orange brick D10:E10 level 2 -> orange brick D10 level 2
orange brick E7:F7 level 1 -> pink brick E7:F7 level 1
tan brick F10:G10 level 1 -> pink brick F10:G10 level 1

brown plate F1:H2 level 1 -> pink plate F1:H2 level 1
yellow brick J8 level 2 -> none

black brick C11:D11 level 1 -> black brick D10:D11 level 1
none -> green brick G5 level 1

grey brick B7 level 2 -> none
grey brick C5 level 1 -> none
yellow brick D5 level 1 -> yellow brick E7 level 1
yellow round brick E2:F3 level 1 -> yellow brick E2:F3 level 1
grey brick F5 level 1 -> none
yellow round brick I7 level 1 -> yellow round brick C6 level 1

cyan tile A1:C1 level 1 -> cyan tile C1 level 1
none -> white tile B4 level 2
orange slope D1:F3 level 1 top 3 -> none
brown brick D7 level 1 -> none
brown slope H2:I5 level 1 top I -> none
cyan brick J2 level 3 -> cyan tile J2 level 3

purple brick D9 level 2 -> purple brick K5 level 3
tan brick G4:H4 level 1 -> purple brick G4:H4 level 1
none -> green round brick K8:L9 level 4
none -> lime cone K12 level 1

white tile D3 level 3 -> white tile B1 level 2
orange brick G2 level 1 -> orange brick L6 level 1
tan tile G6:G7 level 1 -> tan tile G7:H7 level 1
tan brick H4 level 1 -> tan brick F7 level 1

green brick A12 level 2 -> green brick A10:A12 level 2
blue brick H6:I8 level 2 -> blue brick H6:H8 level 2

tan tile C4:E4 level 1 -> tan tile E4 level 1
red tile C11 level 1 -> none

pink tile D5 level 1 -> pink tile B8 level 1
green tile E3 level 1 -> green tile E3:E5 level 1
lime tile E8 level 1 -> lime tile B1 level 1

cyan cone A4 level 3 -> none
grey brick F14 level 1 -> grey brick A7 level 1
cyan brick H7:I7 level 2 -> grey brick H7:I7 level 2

What to produce: The whole listing above must be copied exactly.

Task response:
orange brick D10:E10 level 2 -> orange brick D10 level 2
orange brick E7:F7 level 1 -> pink brick E7:F7 level 1
tan brick F10:G10 level 1 -> pink brick F10:G10 level 1

brown plate F1:H2 level 1 -> pink plate F1:H2 level 1
yellow brick J8 level 2 -> none

black brick C11:D11 level 1 -> black brick D10:D11 level 1
none -> green brick G5 level 1

grey brick B7 level 2 -> none
grey brick C5 level 1 -> none
yellow brick D5 level 1 -> yellow brick E7 level 1
yellow round brick E2:F3 level 1 -> yellow brick E2:F3 level 1
grey brick F5 level 1 -> none
yellow round brick I7 level 1 -> yellow round brick C6 level 1

cyan tile A1:C1 level 1 -> cyan tile C1 level 1
none -> white tile B4 level 2
orange slope D1:F3 level 1 top 3 -> none
brown brick D7 level 1 -> none
brown slope H2:I5 level 1 top I -> none
cyan brick J2 level 3 -> cyan tile J2 level 3

purple brick D9 level 2 -> purple brick K5 level 3
tan brick G4:H4 level 1 -> purple brick G4:H4 level 1
none -> green round brick K8:L9 level 4
none -> lime cone K12 level 1

white tile D3 level 3 -> white tile B1 level 2
orange brick G2 level 1 -> orange brick L6 level 1
tan tile G6:G7 level 1 -> tan tile G7:H7 level 1
tan brick H4 level 1 -> tan brick F7 level 1

green brick A12 level 2 -> green brick A10:A12 level 2
blue brick H6:I8 level 2 -> blue brick H6:H8 level 2

tan tile C4:E4 level 1 -> tan tile E4 level 1
red tile C11 level 1 -> none

pink tile D5 level 1 -> pink tile B8 level 1
green tile E3 level 1 -> green tile E3:E5 level 1
lime tile E8 level 1 -> lime tile B1 level 1

cyan cone A4 level 3 -> none
grey brick F14 level 1 -> grey brick A7 level 1
cyan brick H7:I7 level 2 -> grey brick H7:I7 level 2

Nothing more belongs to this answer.